#### Exercise requirements
Print the data below again in full, exactly as it stands, with no images.

════════════════

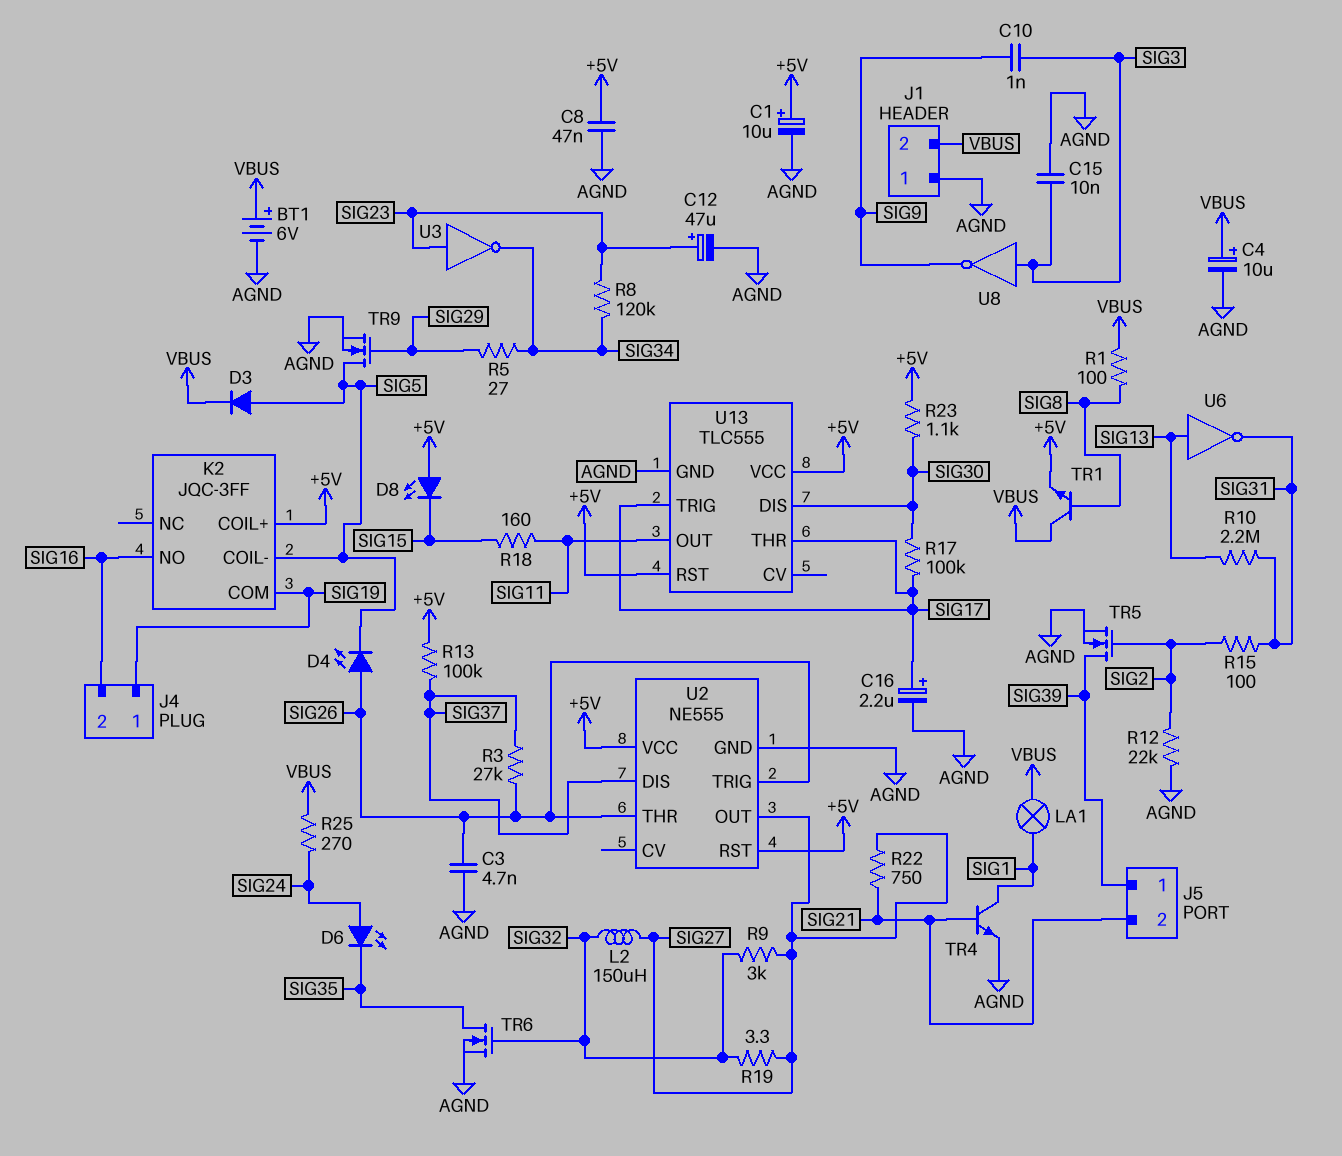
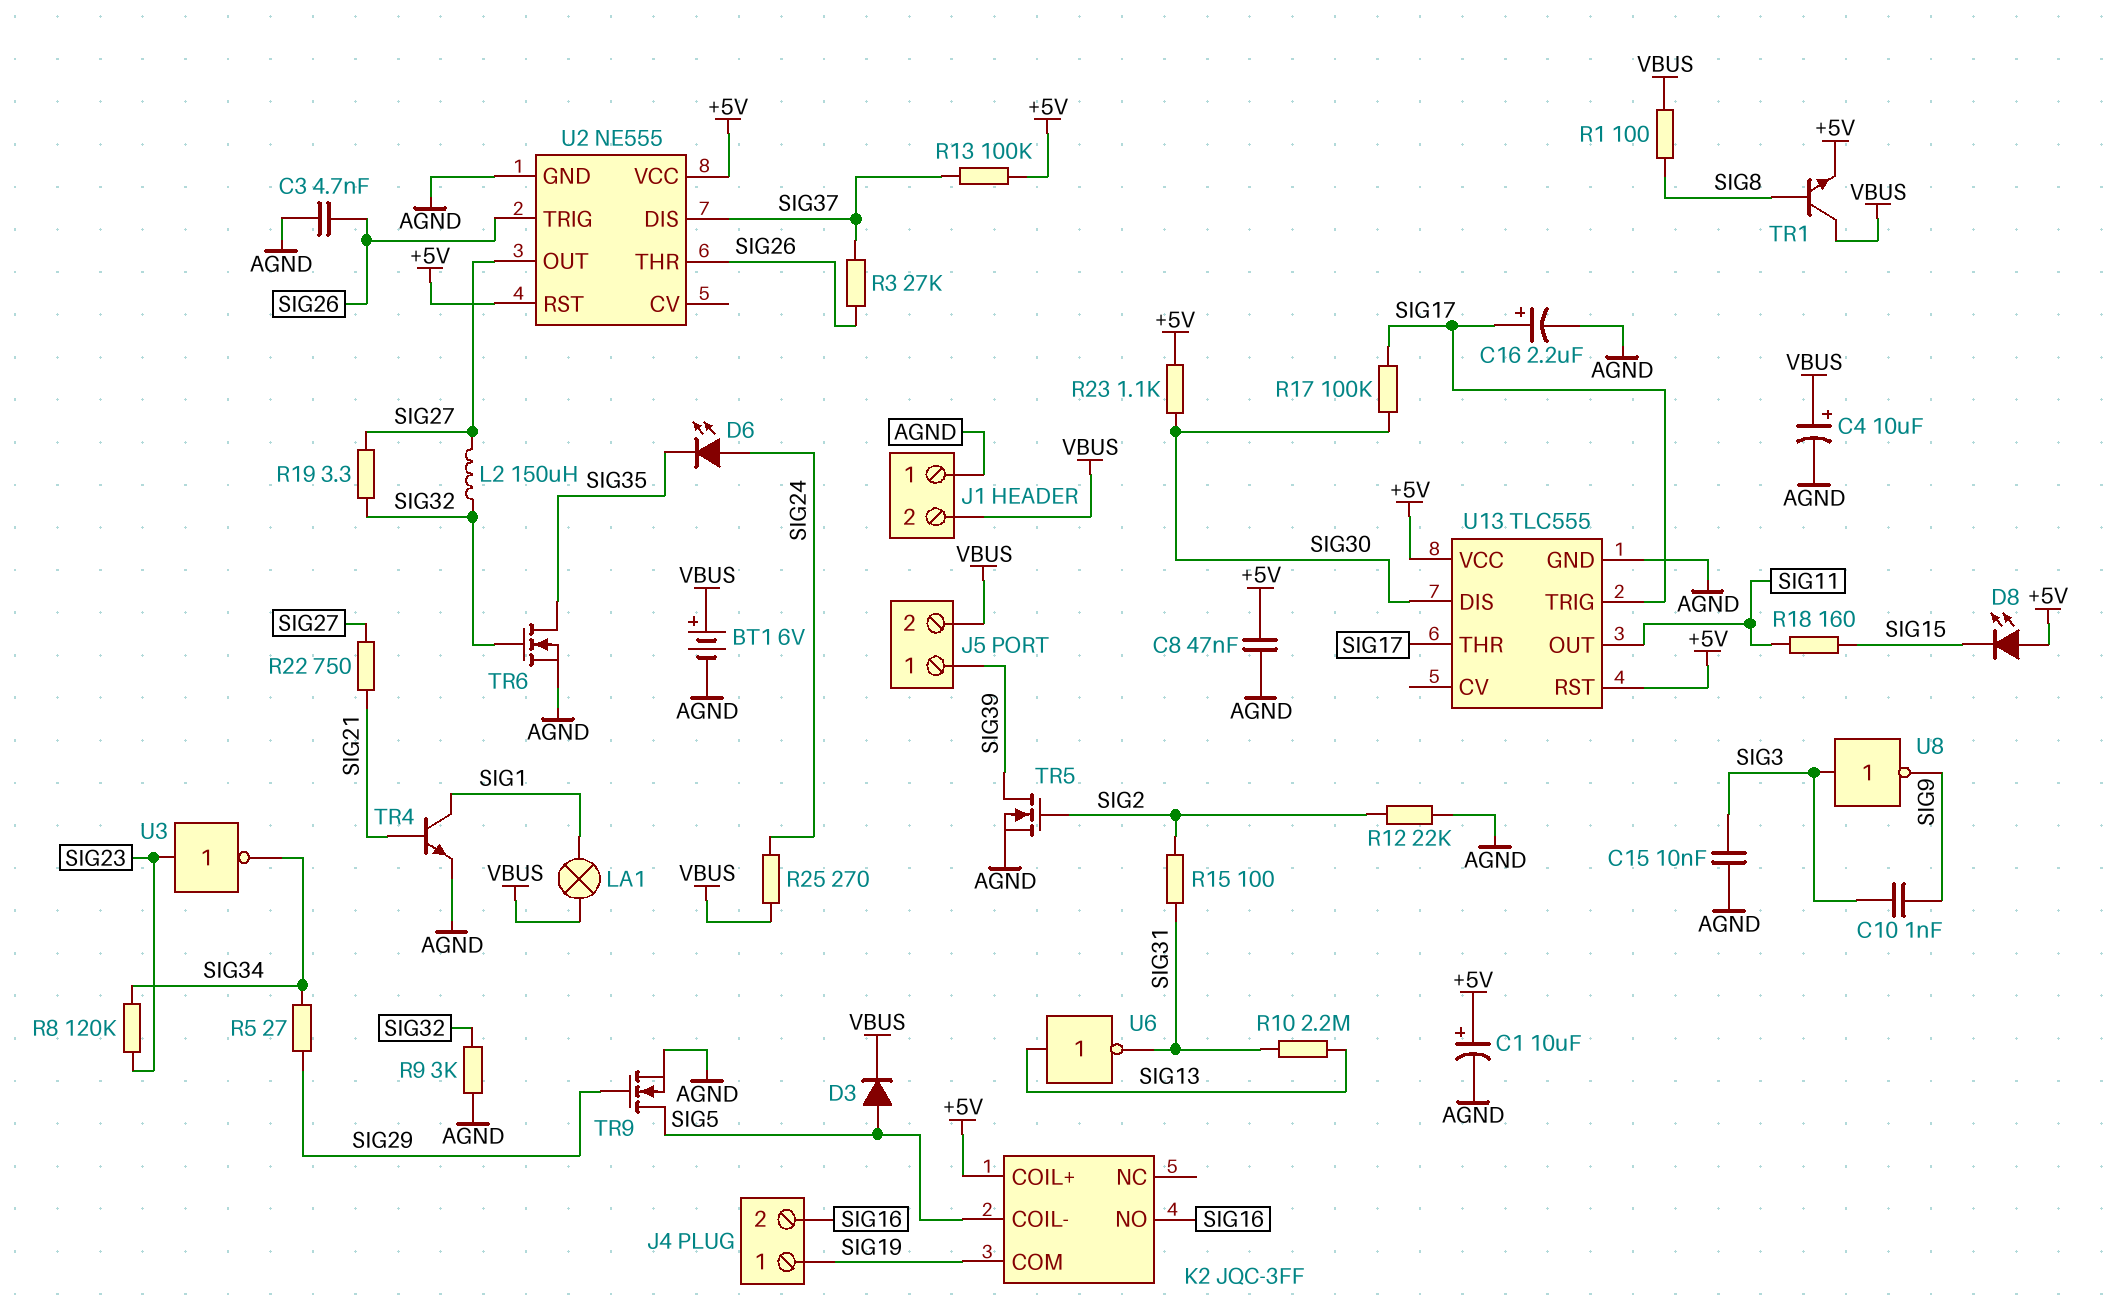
C12: 47uF (plus SIG23, minus AGND) -> none
D4: LED (A SIG26, K SIG5) -> none
J5 pin 2: SIG21 -> VBUS
R9: 3k (SIG27, SIG32) -> 3k (AGND, SIG32)

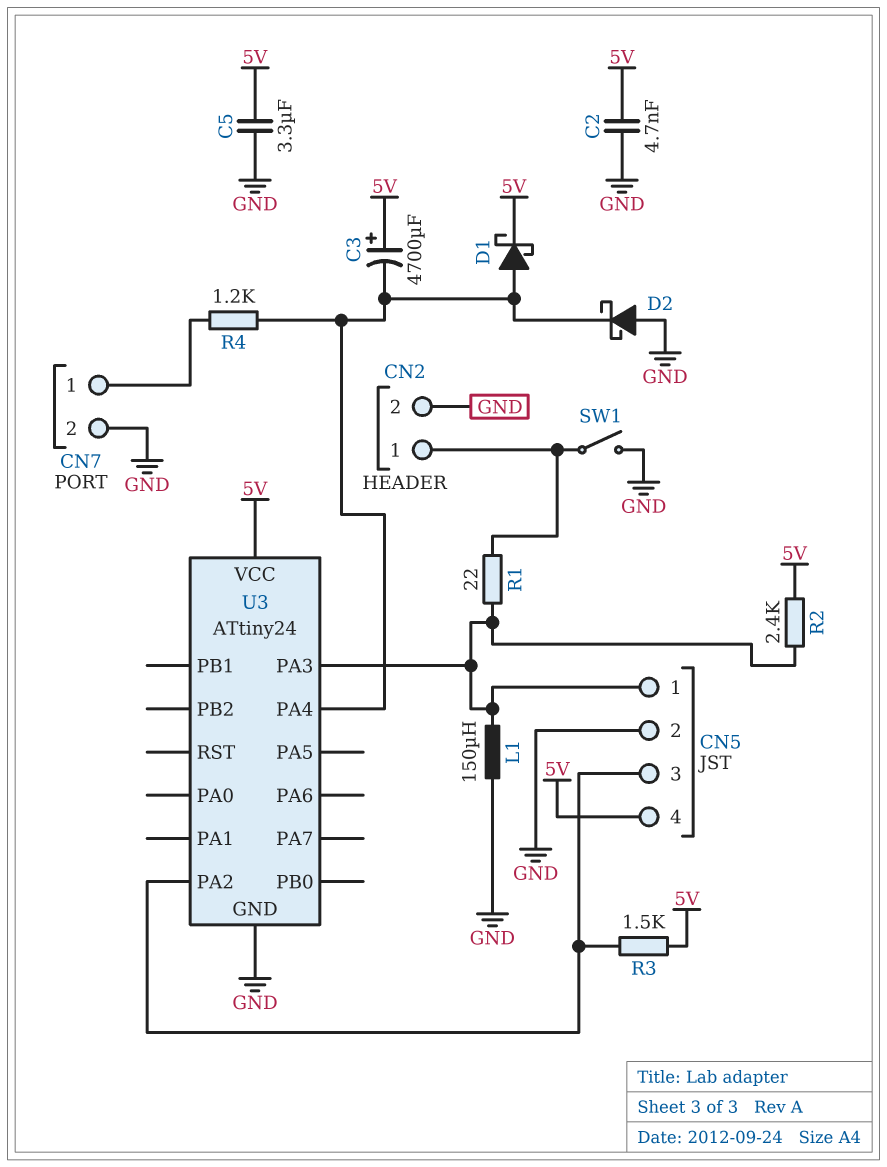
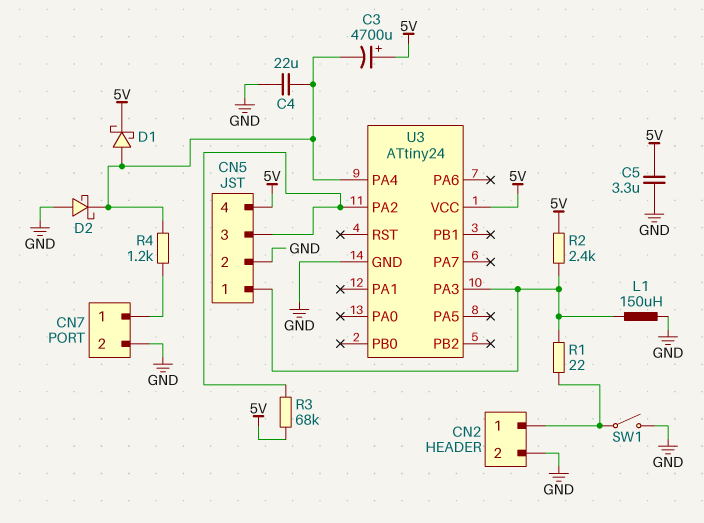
C2: 4.7nF (5V, GND) -> none
C4: none -> 22uF (GND, U3/PA4)
R3: 1.5k (5V, CN5/3) -> 68k (5V, CN5/3)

════════════════

#### The completed task
C12: 47uF (plus SIG23, minus AGND) -> none
D4: LED (A SIG26, K SIG5) -> none
J5 pin 2: SIG21 -> VBUS
R9: 3k (SIG27, SIG32) -> 3k (AGND, SIG32)

C2: 4.7nF (5V, GND) -> none
C4: none -> 22uF (GND, U3/PA4)
R3: 1.5k (5V, CN5/3) -> 68k (5V, CN5/3)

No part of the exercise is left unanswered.